- _What is required_
The lines from the one containing "red light bulb: 5 -> 4" through the last one in the data: please copy those exactly, and only those, without the pictures.

- _Excerpted data_
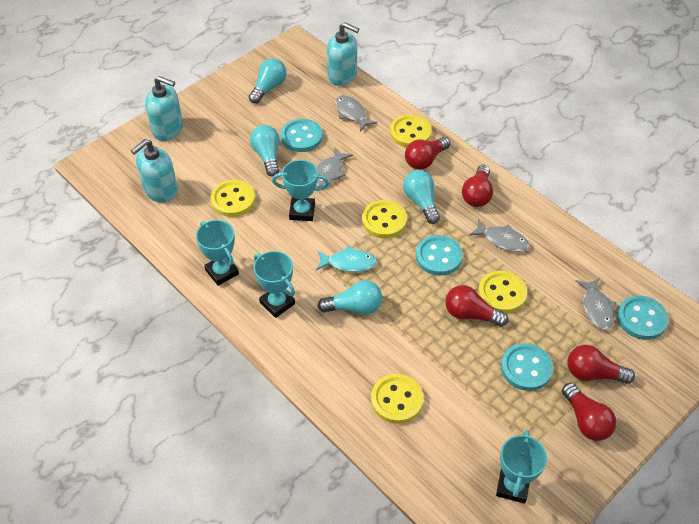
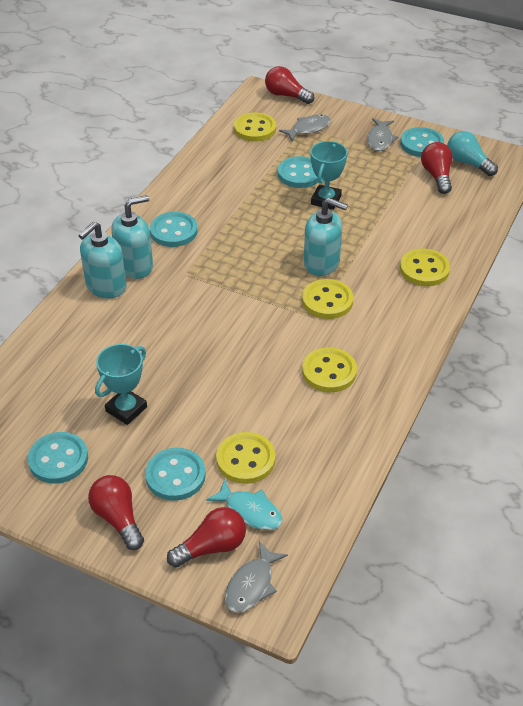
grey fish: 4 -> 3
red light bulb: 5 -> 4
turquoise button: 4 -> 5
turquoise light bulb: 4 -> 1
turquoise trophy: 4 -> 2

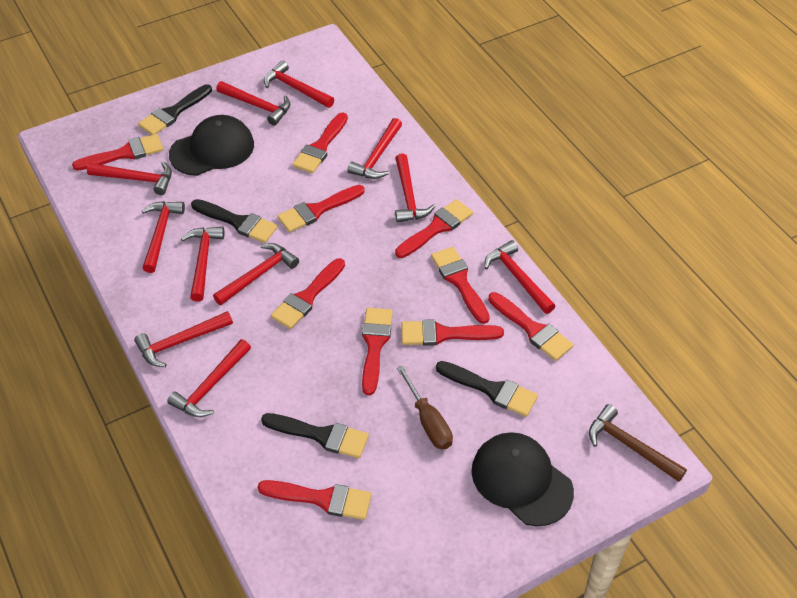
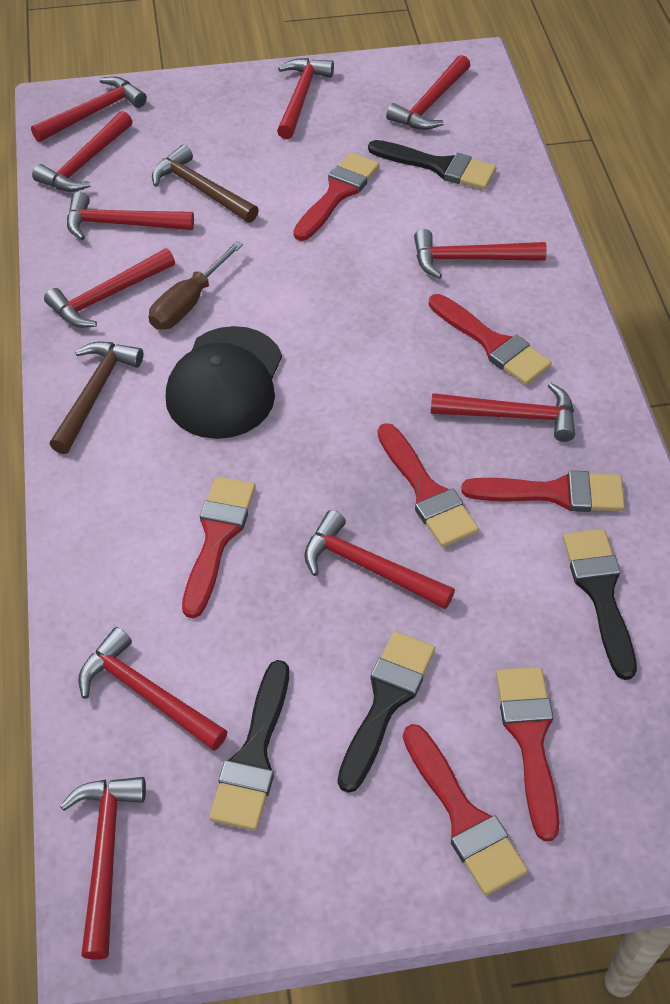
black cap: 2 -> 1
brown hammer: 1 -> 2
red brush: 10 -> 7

- _Your solution_
red light bulb: 5 -> 4
turquoise button: 4 -> 5
turquoise light bulb: 4 -> 1
turquoise trophy: 4 -> 2

black cap: 2 -> 1
brown hammer: 1 -> 2
red brush: 10 -> 7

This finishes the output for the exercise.